● WHAT TO DO:
With the pictures set aside, reproduce each entry precisely as it reads.

● DATASET RECORDS:
______________________________

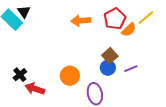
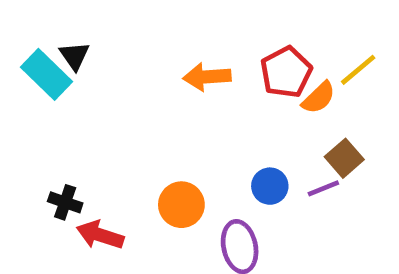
brown square: (110, 56) -> (344, 158), moved
black cross: (20, 75) -> (65, 202), turned -32

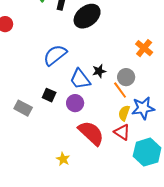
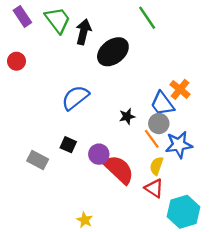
blue trapezoid: (80, 79) -> (162, 104), moved
blue star: (143, 108) -> (179, 145), moved
red semicircle: (91, 133) -> (119, 169), moved

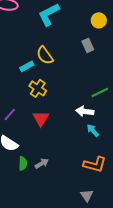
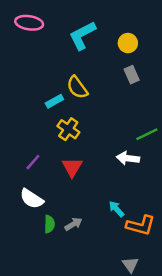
yellow circle: (99, 20) -> (128, 43), moved
cyan arrow: (93, 130) -> (116, 209), moved

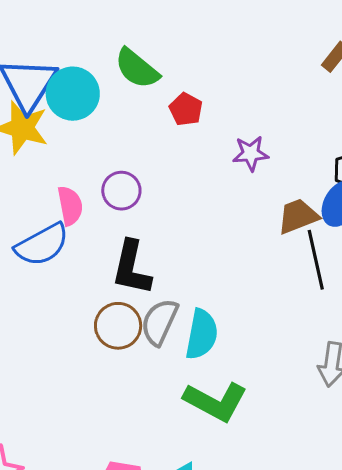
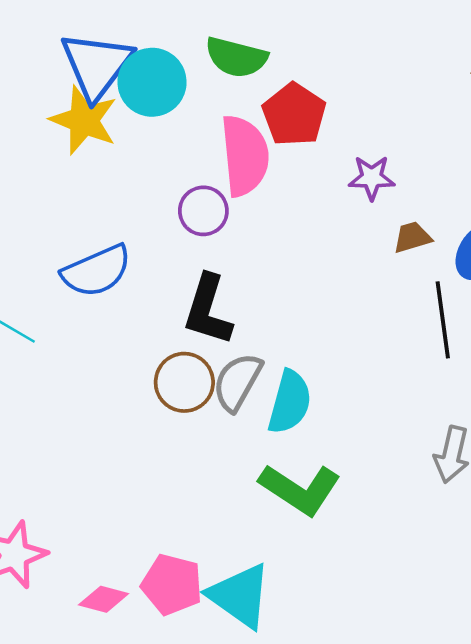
green semicircle: (137, 68) -> (236, 57), turned -30
red pentagon: (186, 109) -> (294, 115), size x1.5
pink semicircle: (70, 206) -> (245, 156), moved, size x1.6
brown trapezoid: (298, 216) -> (412, 237), moved, size x0.7

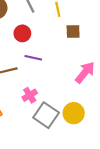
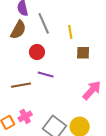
pink cross: (30, 95) -> (25, 116), moved

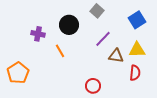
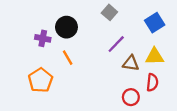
black circle: (69, 25) -> (66, 27), moved
orange pentagon: (18, 73) -> (40, 80), moved
red circle: (93, 86) -> (131, 97), moved

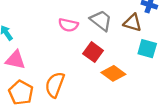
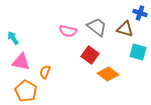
orange semicircle: (55, 85) -> (45, 72), moved, size x0.6

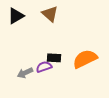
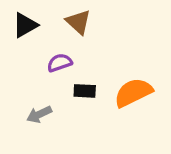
purple semicircle: (44, 67) -> (60, 63), moved

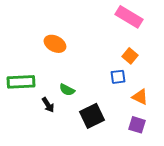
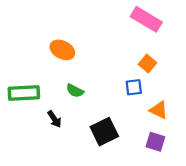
green semicircle: (67, 90) -> (75, 91), moved

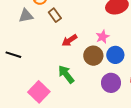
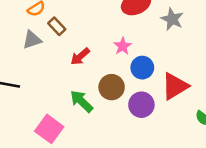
gray triangle: (26, 16) -> (32, 40), moved
brown circle: (93, 56) -> (112, 87), moved

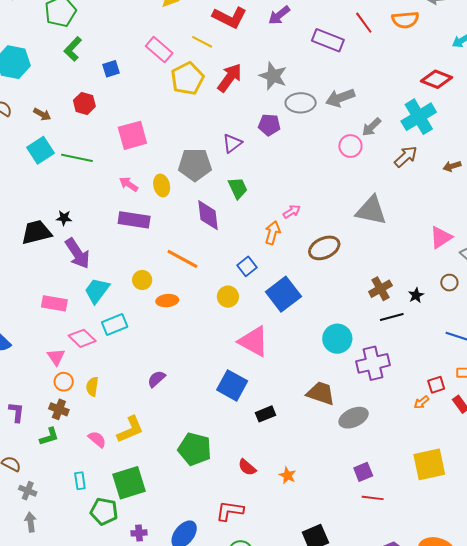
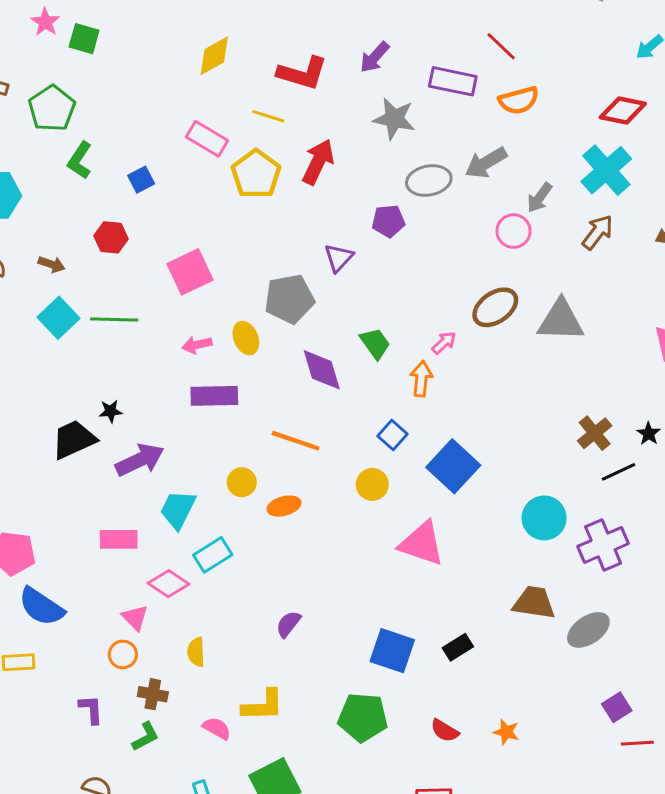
orange semicircle: (405, 20) -> (519, 100), moved
gray star: (273, 76) -> (394, 119), moved
pink arrow: (129, 184) -> (197, 345), turned -36
green trapezoid: (238, 188) -> (375, 343), moved
brown ellipse: (324, 248) -> (495, 307), moved
purple arrow: (77, 253) -> (140, 460), turned -72
orange circle: (64, 382) -> (123, 654), moved
blue square: (232, 385) -> (392, 651), moved
yellow L-shape: (130, 430) -> (263, 705), turned 32

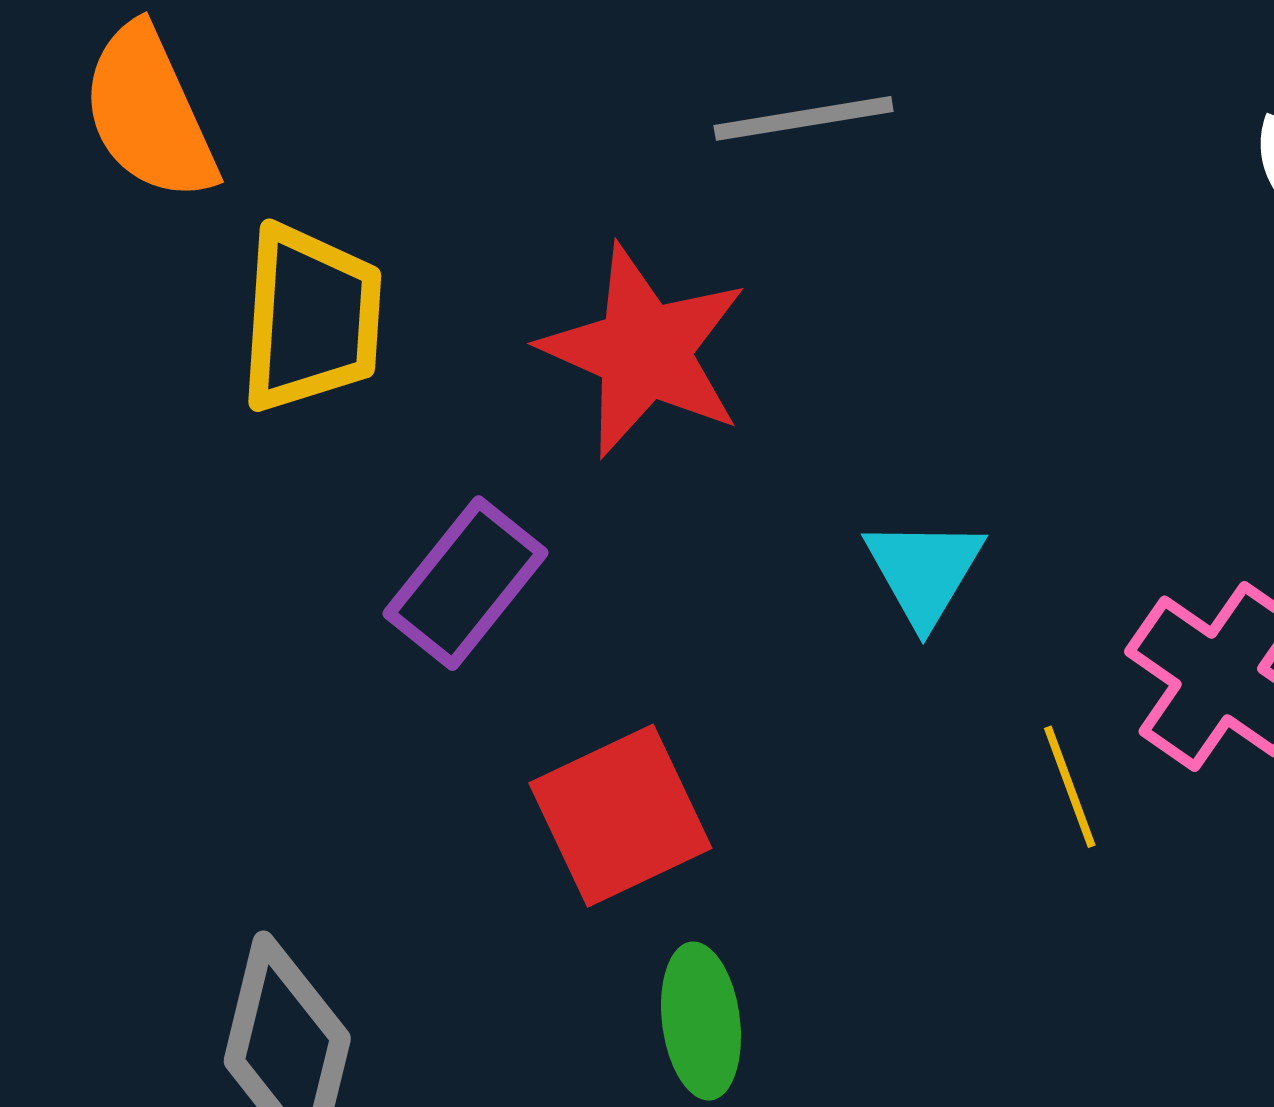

______________________________

● SOLUTION:
brown square: (110, 56) -> (344, 158), moved
black cross: (20, 75) -> (65, 202), turned -32

blue trapezoid: (80, 79) -> (162, 104), moved
blue star: (143, 108) -> (179, 145), moved
red semicircle: (91, 133) -> (119, 169), moved

yellow circle: (99, 20) -> (128, 43), moved
cyan arrow: (93, 130) -> (116, 209), moved

green semicircle: (137, 68) -> (236, 57), turned -30
red pentagon: (186, 109) -> (294, 115), size x1.5
pink semicircle: (70, 206) -> (245, 156), moved, size x1.6
brown trapezoid: (298, 216) -> (412, 237), moved, size x0.7

pink cross: (30, 95) -> (25, 116), moved

black circle: (69, 25) -> (66, 27), moved
orange pentagon: (18, 73) -> (40, 80), moved
red circle: (93, 86) -> (131, 97), moved

orange semicircle: (55, 85) -> (45, 72), moved, size x0.6

purple semicircle: (44, 67) -> (60, 63), moved

green semicircle: (67, 90) -> (75, 91), moved

gray triangle: (26, 16) -> (32, 40), moved
brown circle: (93, 56) -> (112, 87), moved

orange semicircle: (405, 20) -> (519, 100), moved
gray star: (273, 76) -> (394, 119), moved
pink arrow: (129, 184) -> (197, 345), turned -36
green trapezoid: (238, 188) -> (375, 343), moved
brown ellipse: (324, 248) -> (495, 307), moved
purple arrow: (77, 253) -> (140, 460), turned -72
orange circle: (64, 382) -> (123, 654), moved
blue square: (232, 385) -> (392, 651), moved
yellow L-shape: (130, 430) -> (263, 705), turned 32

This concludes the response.